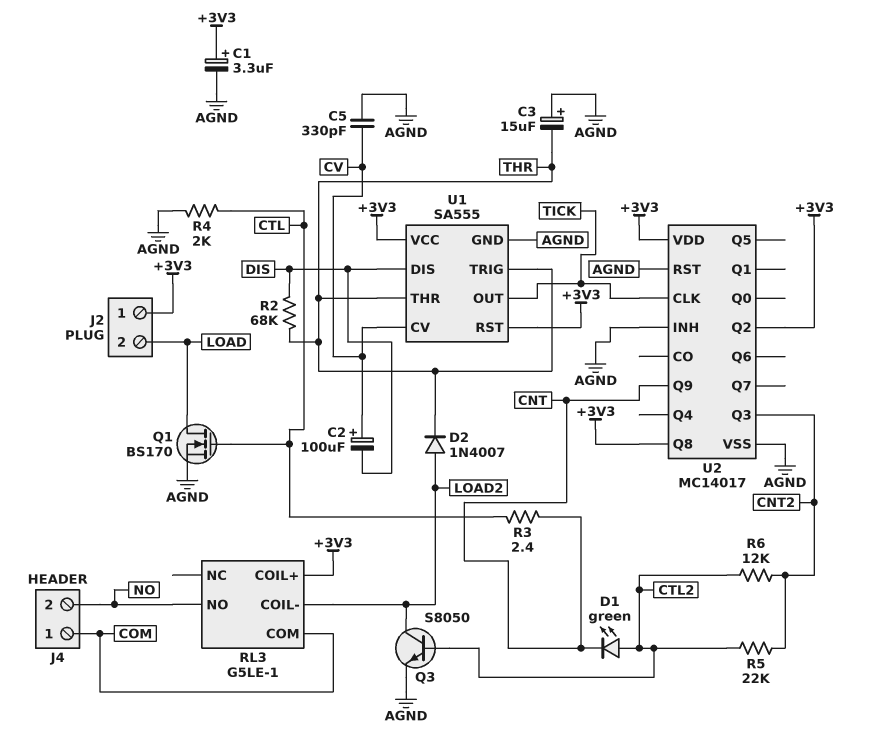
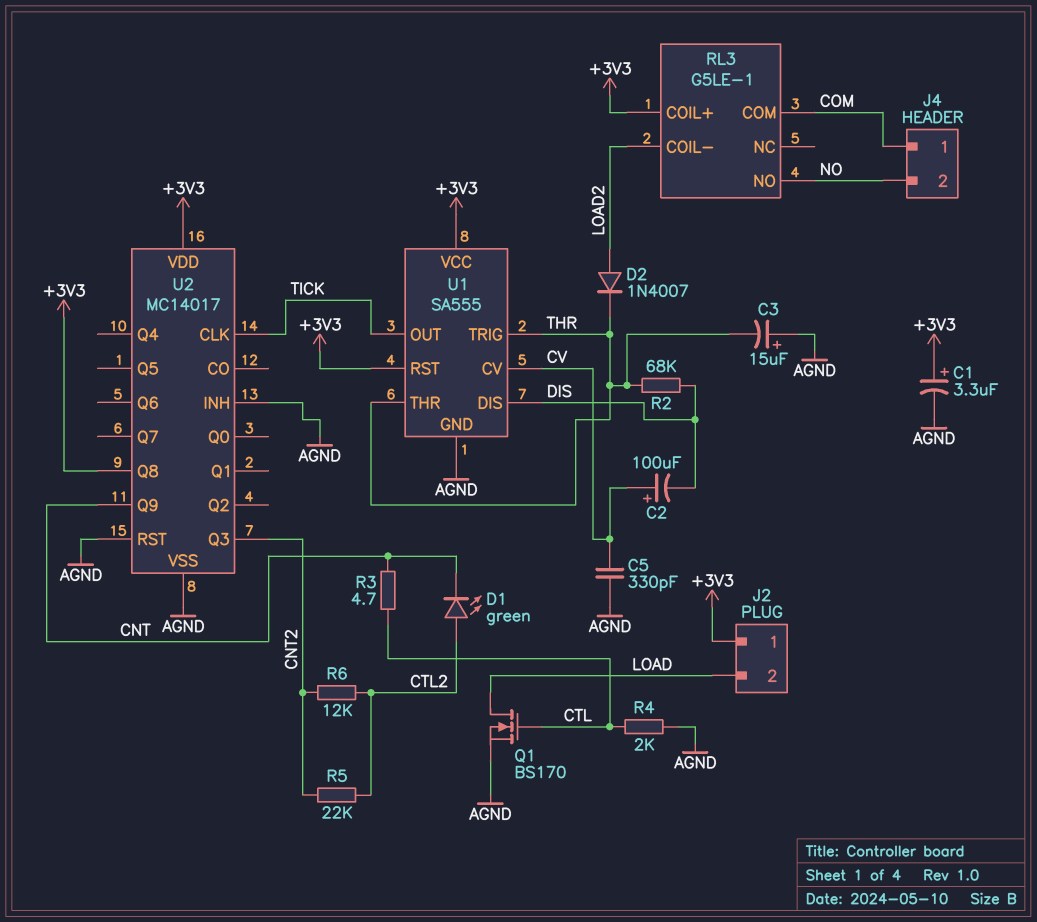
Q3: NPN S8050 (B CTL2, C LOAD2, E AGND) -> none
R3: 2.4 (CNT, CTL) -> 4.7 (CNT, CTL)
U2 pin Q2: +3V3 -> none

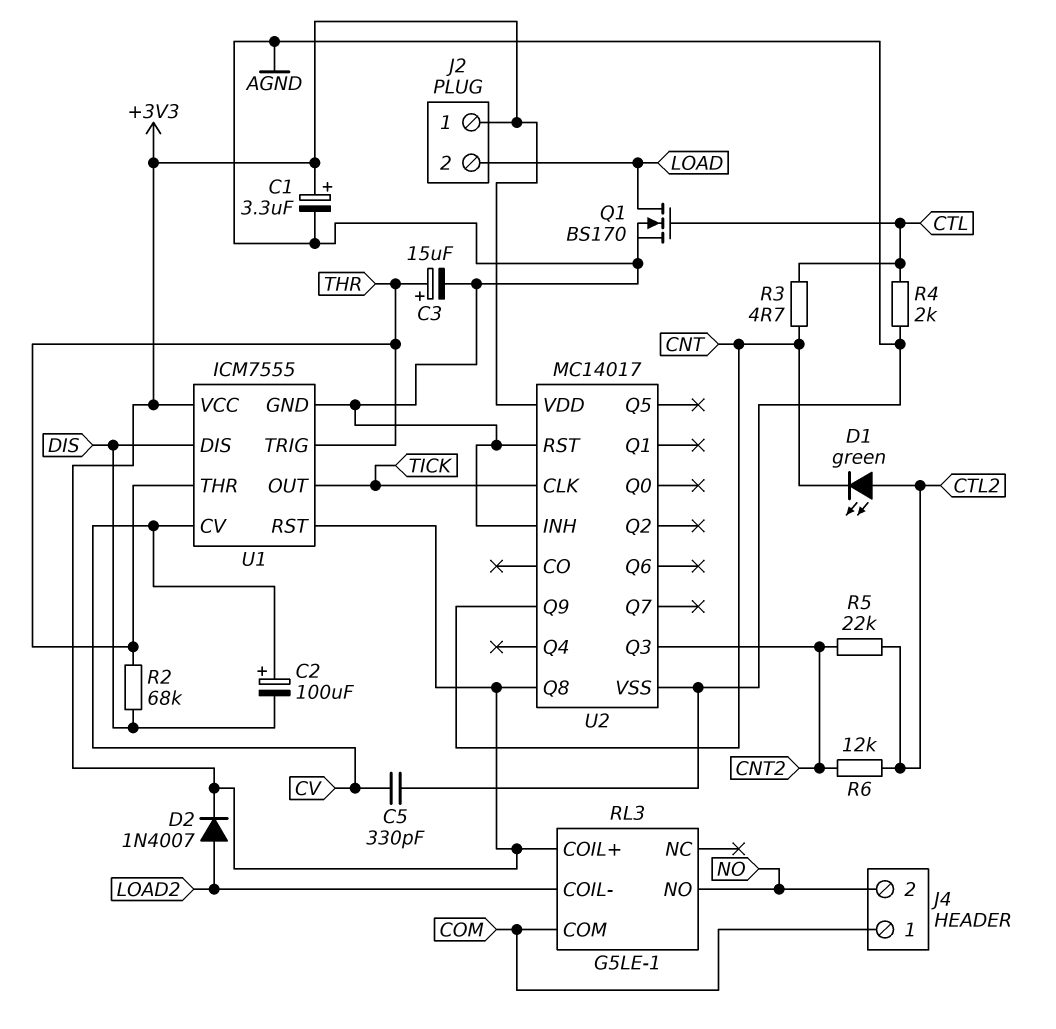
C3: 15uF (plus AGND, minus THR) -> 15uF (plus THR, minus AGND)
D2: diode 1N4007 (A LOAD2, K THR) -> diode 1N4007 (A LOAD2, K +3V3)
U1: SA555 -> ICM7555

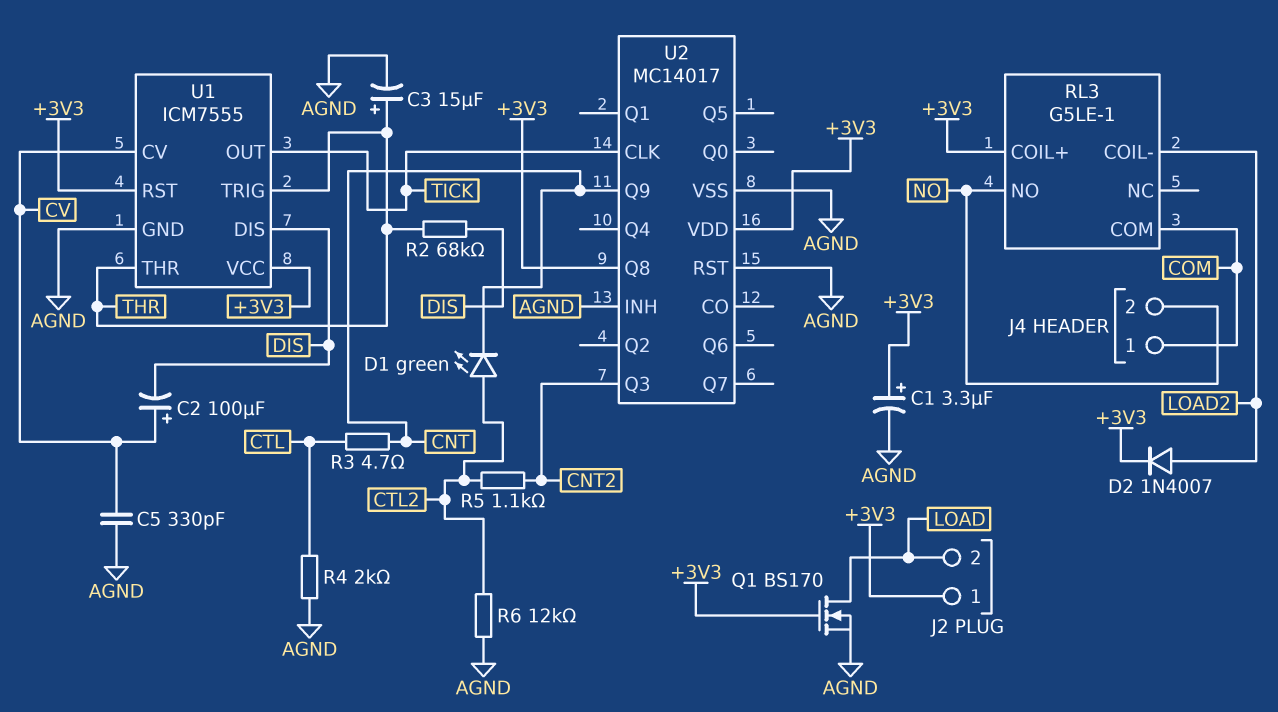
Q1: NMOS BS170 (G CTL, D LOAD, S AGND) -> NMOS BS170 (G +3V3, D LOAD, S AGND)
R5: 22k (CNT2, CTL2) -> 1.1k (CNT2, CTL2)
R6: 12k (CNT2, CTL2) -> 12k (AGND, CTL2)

---

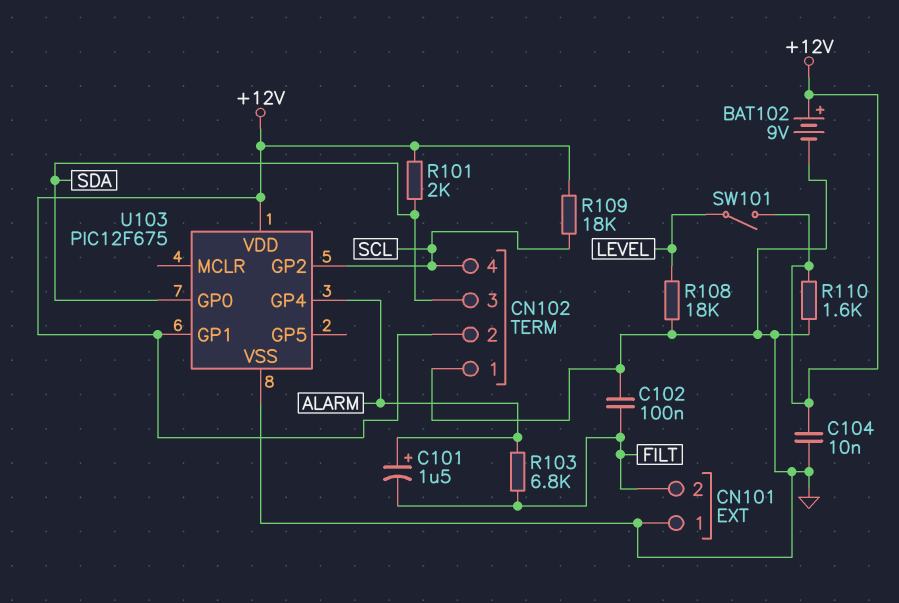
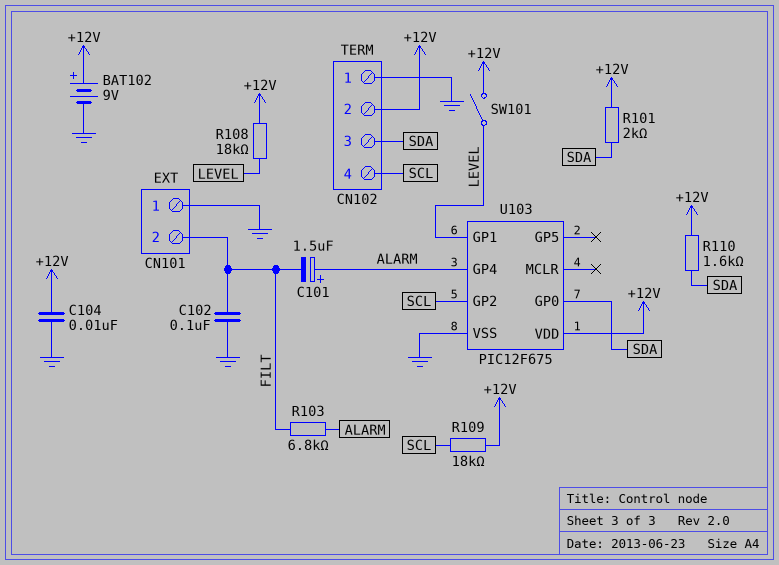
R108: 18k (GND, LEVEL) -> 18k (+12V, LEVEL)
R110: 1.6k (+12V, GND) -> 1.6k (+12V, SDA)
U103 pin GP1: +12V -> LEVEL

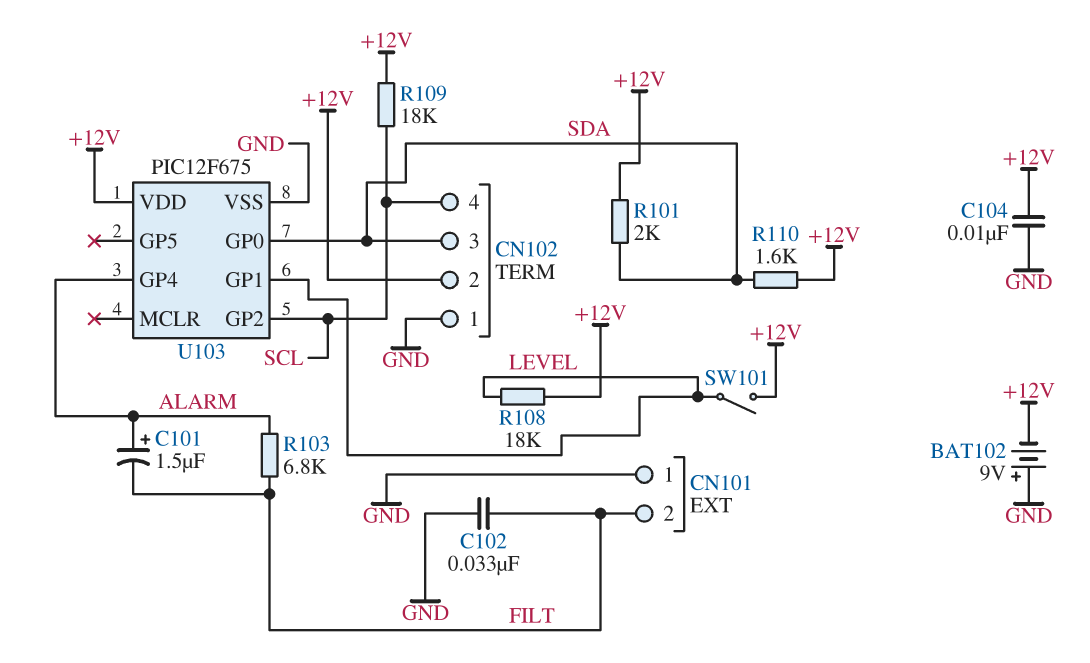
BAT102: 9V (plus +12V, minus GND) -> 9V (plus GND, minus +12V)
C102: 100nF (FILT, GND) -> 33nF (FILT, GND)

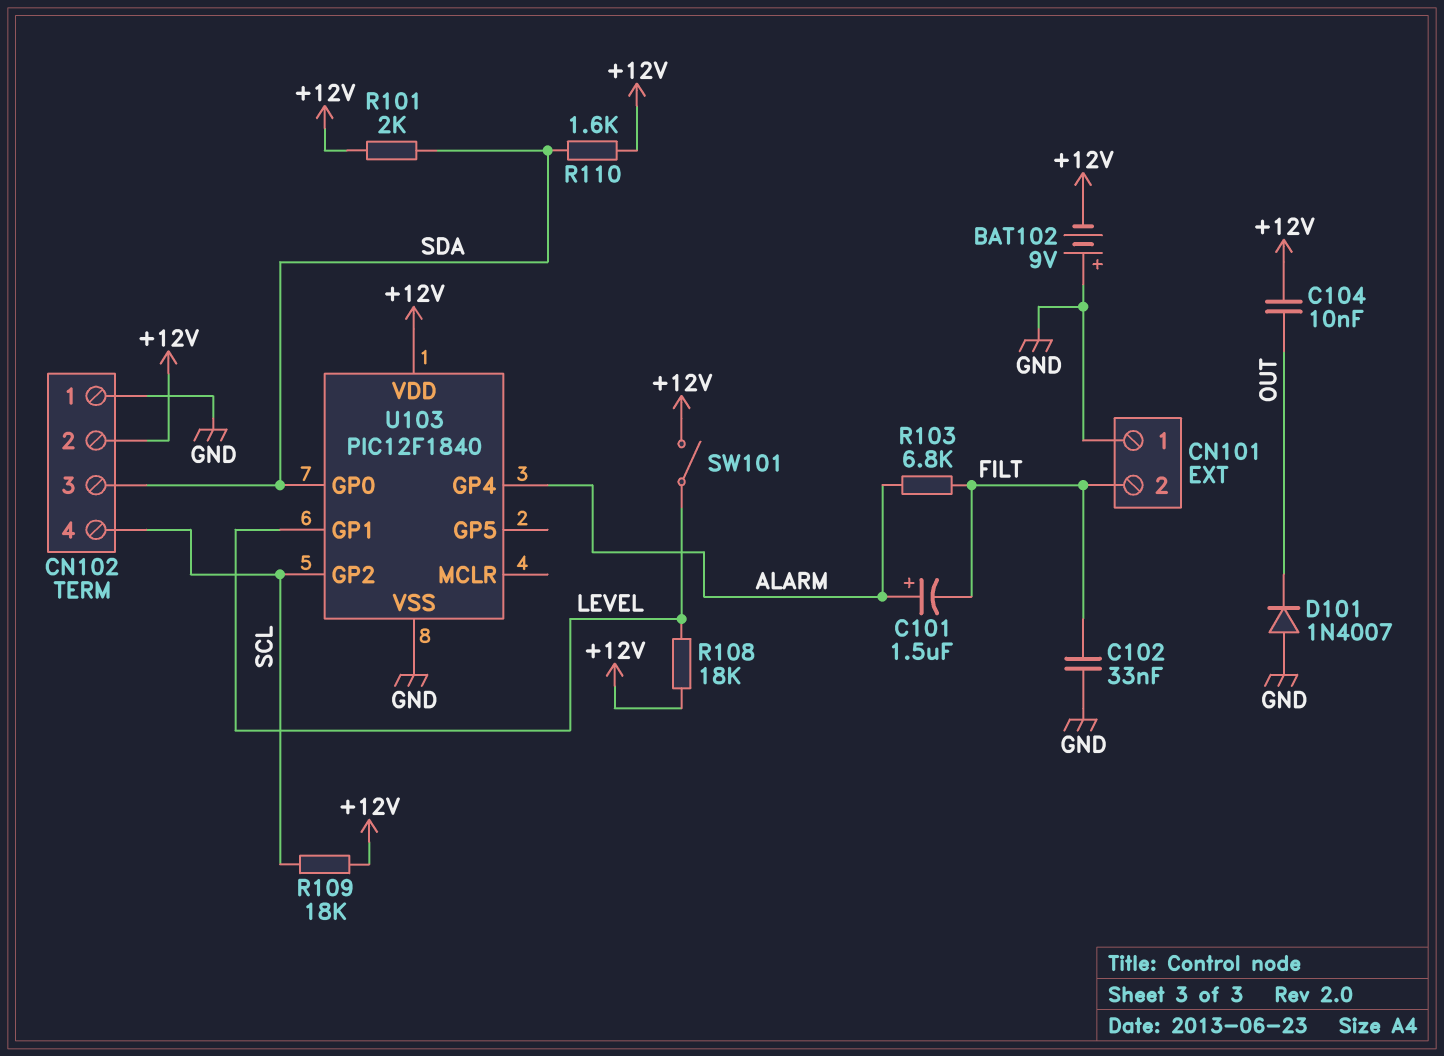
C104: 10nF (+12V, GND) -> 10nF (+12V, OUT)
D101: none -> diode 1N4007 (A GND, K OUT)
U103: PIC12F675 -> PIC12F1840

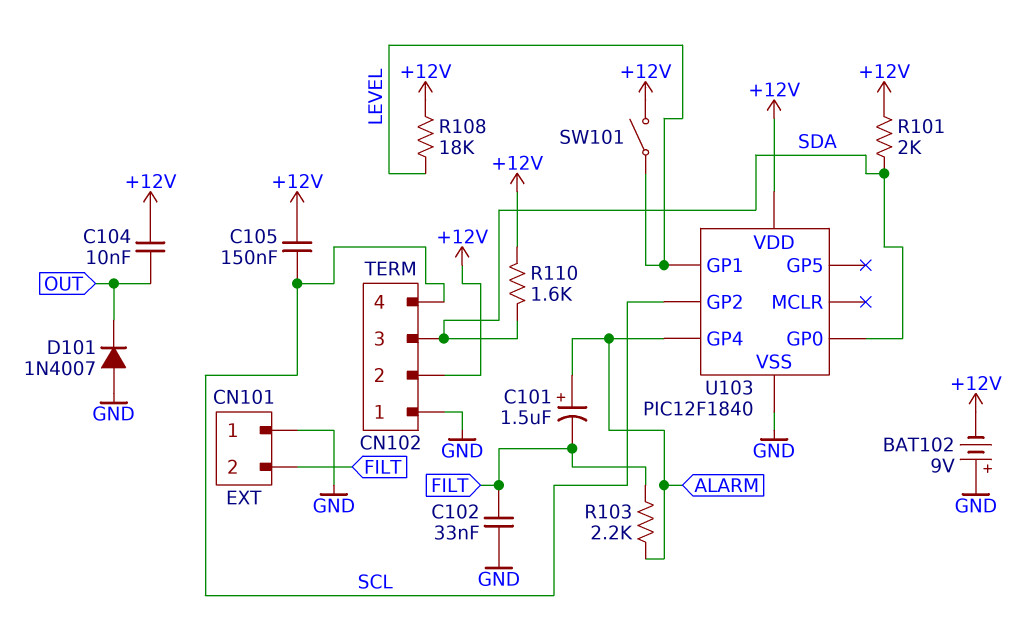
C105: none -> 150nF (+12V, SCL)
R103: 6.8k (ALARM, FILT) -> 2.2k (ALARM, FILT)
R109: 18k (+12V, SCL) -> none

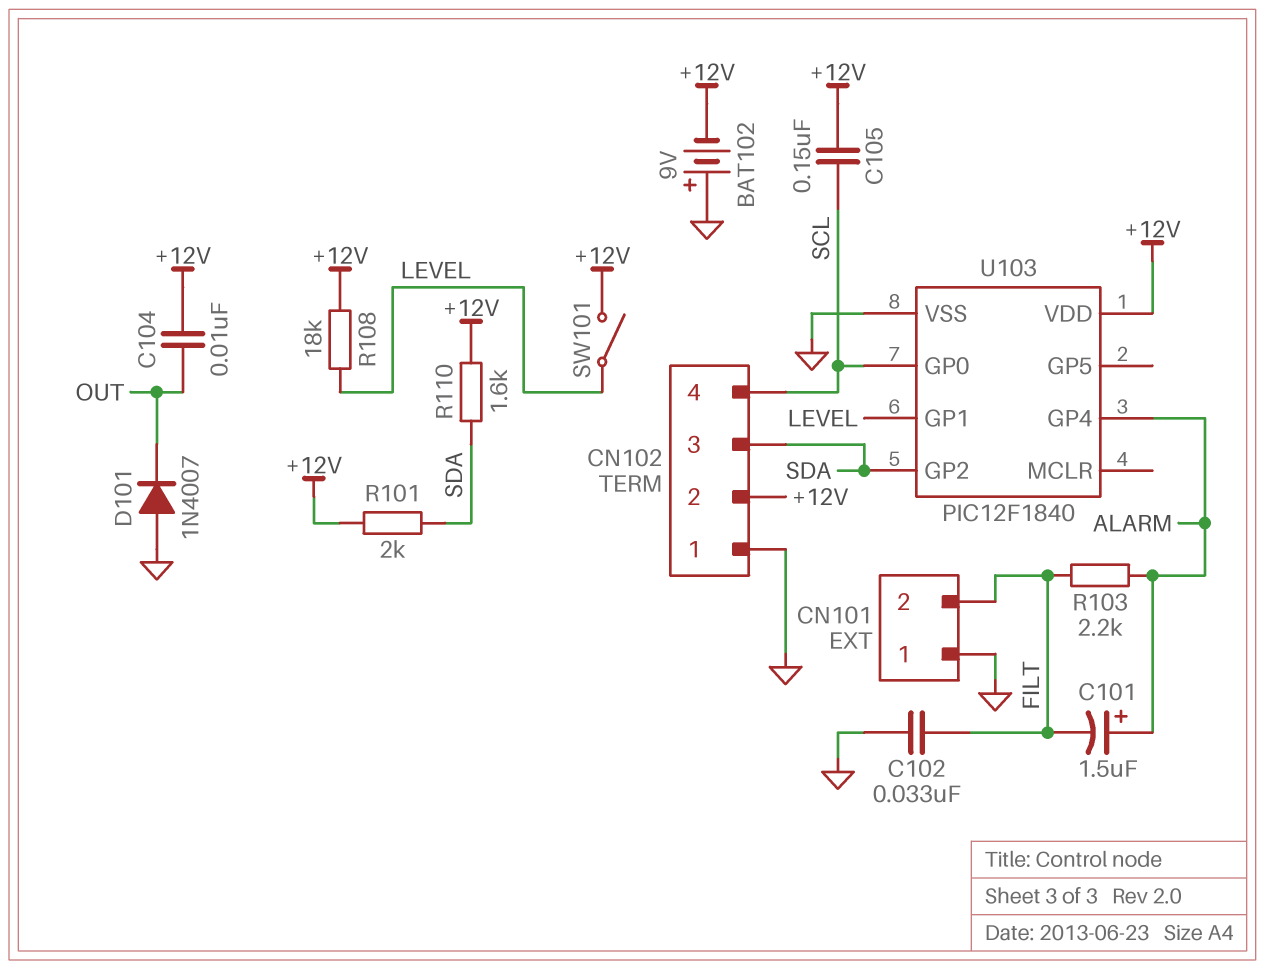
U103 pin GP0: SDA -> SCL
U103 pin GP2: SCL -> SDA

EXERCISE REQUIREMENTS: Everything from the line with "D101: none -> diode 1N4007 (A GND, K OUT)" down to the line with "U103 pin GP2: SCL -> SDA" in the data above should be copied exactly, with both end lines kept and the pictures left out.

EXERCISE OUTPUT:
D101: none -> diode 1N4007 (A GND, K OUT)
U103: PIC12F675 -> PIC12F1840

C105: none -> 150nF (+12V, SCL)
R103: 6.8k (ALARM, FILT) -> 2.2k (ALARM, FILT)
R109: 18k (+12V, SCL) -> none

U103 pin GP0: SDA -> SCL
U103 pin GP2: SCL -> SDA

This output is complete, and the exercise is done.